Exercise inputs:

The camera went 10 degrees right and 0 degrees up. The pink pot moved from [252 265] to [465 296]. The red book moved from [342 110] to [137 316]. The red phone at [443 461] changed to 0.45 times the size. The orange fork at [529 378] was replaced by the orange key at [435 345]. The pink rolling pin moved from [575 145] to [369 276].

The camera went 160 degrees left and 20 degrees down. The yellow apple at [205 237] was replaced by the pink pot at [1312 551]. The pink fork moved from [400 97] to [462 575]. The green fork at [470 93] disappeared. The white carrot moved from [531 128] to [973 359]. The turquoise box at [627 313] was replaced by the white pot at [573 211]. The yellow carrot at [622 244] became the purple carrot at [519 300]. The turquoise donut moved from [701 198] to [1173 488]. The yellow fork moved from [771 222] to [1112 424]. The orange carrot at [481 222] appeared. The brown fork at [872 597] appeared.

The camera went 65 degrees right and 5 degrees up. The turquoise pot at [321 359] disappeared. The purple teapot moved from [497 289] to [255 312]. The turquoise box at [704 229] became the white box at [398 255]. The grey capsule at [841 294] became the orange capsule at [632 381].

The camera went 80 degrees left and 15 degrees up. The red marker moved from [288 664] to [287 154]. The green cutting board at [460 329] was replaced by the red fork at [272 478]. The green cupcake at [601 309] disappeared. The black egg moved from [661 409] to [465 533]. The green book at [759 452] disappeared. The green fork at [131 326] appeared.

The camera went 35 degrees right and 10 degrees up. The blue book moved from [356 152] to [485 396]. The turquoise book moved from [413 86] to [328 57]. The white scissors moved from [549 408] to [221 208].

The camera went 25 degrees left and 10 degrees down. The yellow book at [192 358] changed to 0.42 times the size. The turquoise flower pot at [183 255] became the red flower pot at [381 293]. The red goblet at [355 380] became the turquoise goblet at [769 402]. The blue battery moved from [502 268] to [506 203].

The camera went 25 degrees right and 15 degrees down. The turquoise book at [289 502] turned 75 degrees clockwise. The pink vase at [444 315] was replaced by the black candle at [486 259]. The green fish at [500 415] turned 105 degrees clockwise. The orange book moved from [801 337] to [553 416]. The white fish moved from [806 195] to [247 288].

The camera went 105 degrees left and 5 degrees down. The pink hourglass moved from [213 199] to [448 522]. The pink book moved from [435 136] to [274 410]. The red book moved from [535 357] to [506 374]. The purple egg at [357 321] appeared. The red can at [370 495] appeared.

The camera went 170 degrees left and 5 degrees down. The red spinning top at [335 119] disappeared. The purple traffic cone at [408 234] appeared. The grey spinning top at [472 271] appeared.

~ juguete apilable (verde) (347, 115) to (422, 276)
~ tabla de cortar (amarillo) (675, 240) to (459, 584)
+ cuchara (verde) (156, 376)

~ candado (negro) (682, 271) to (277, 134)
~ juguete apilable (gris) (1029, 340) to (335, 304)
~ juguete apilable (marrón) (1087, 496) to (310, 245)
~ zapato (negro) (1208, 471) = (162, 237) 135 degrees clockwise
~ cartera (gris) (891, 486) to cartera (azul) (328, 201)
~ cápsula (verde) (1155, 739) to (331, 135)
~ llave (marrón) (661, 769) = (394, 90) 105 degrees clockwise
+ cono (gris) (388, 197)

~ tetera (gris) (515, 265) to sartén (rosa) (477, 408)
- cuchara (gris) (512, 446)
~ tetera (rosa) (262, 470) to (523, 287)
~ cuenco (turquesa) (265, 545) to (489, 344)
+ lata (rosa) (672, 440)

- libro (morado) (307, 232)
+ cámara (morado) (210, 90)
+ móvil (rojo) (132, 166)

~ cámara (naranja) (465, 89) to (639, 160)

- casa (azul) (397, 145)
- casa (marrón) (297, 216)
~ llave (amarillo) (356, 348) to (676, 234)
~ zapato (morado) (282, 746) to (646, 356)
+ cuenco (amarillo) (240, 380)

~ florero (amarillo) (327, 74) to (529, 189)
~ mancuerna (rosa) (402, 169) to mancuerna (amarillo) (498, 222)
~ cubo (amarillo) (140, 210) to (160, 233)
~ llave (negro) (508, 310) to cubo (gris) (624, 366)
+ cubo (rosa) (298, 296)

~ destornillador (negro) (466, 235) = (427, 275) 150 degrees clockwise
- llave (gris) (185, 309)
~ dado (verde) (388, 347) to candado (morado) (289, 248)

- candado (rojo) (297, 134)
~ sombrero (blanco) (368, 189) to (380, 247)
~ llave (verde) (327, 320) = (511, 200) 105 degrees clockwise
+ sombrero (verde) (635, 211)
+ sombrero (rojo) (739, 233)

What you need to do:
The complete listing, transcribed exactly, is the expected answer.

Exercise output:
The camera went 10 degrees right and 0 degrees up. The pink pot moved from [252 265] to [465 296]. The red book moved from [342 110] to [137 316]. The red phone at [443 461] changed to 0.45 times the size. The orange fork at [529 378] was replaced by the orange key at [435 345]. The pink rolling pin moved from [575 145] to [369 276].

The camera went 160 degrees left and 20 degrees down. The yellow apple at [205 237] was replaced by the pink pot at [1312 551]. The pink fork moved from [400 97] to [462 575]. The green fork at [470 93] disappeared. The white carrot moved from [531 128] to [973 359]. The turquoise box at [627 313] was replaced by the white pot at [573 211]. The yellow carrot at [622 244] became the purple carrot at [519 300]. The turquoise donut moved from [701 198] to [1173 488]. The yellow fork moved from [771 222] to [1112 424]. The orange carrot at [481 222] appeared. The brown fork at [872 597] appeared.

The camera went 65 degrees right and 5 degrees up. The turquoise pot at [321 359] disappeared. The purple teapot moved from [497 289] to [255 312]. The turquoise box at [704 229] became the white box at [398 255]. The grey capsule at [841 294] became the orange capsule at [632 381].

The camera went 80 degrees left and 15 degrees up. The red marker moved from [288 664] to [287 154]. The green cutting board at [460 329] was replaced by the red fork at [272 478]. The green cupcake at [601 309] disappeared. The black egg moved from [661 409] to [465 533]. The green book at [759 452] disappeared. The green fork at [131 326] appeared.

The camera went 35 degrees right and 10 degrees up. The blue book moved from [356 152] to [485 396]. The turquoise book moved from [413 86] to [328 57]. The white scissors moved from [549 408] to [221 208].

The camera went 25 degrees left and 10 degrees down. The yellow book at [192 358] changed to 0.42 times the size. The turquoise flower pot at [183 255] became the red flower pot at [381 293]. The red goblet at [355 380] became the turquoise goblet at [769 402]. The blue battery moved from [502 268] to [506 203].

The camera went 25 degrees right and 15 degrees down. The turquoise book at [289 502] turned 75 degrees clockwise. The pink vase at [444 315] was replaced by the black candle at [486 259]. The green fish at [500 415] turned 105 degrees clockwise. The orange book moved from [801 337] to [553 416]. The white fish moved from [806 195] to [247 288].

The camera went 105 degrees left and 5 degrees down. The pink hourglass moved from [213 199] to [448 522]. The pink book moved from [435 136] to [274 410]. The red book moved from [535 357] to [506 374]. The purple egg at [357 321] appeared. The red can at [370 495] appeared.

The camera went 170 degrees left and 5 degrees down. The red spinning top at [335 119] disappeared. The purple traffic cone at [408 234] appeared. The grey spinning top at [472 271] appeared.

~ juguete apilable (verde) (347, 115) to (422, 276)
~ tabla de cortar (amarillo) (675, 240) to (459, 584)
+ cuchara (verde) (156, 376)

~ candado (negro) (682, 271) to (277, 134)
~ juguete apilable (gris) (1029, 340) to (335, 304)
~ juguete apilable (marrón) (1087, 496) to (310, 245)
~ zapato (negro) (1208, 471) = (162, 237) 135 degrees clockwise
~ cartera (gris) (891, 486) to cartera (azul) (328, 201)
~ cápsula (verde) (1155, 739) to (331, 135)
~ llave (marrón) (661, 769) = (394, 90) 105 degrees clockwise
+ cono (gris) (388, 197)

~ tetera (gris) (515, 265) to sartén (rosa) (477, 408)
- cuchara (gris) (512, 446)
~ tetera (rosa) (262, 470) to (523, 287)
~ cuenco (turquesa) (265, 545) to (489, 344)
+ lata (rosa) (672, 440)

- libro (morado) (307, 232)
+ cámara (morado) (210, 90)
+ móvil (rojo) (132, 166)

~ cámara (naranja) (465, 89) to (639, 160)

- casa (azul) (397, 145)
- casa (marrón) (297, 216)
~ llave (amarillo) (356, 348) to (676, 234)
~ zapato (morado) (282, 746) to (646, 356)
+ cuenco (amarillo) (240, 380)

~ florero (amarillo) (327, 74) to (529, 189)
~ mancuerna (rosa) (402, 169) to mancuerna (amarillo) (498, 222)
~ cubo (amarillo) (140, 210) to (160, 233)
~ llave (negro) (508, 310) to cubo (gris) (624, 366)
+ cubo (rosa) (298, 296)

~ destornillador (negro) (466, 235) = (427, 275) 150 degrees clockwise
- llave (gris) (185, 309)
~ dado (verde) (388, 347) to candado (morado) (289, 248)

- candado (rojo) (297, 134)
~ sombrero (blanco) (368, 189) to (380, 247)
~ llave (verde) (327, 320) = (511, 200) 105 degrees clockwise
+ sombrero (verde) (635, 211)
+ sombrero (rojo) (739, 233)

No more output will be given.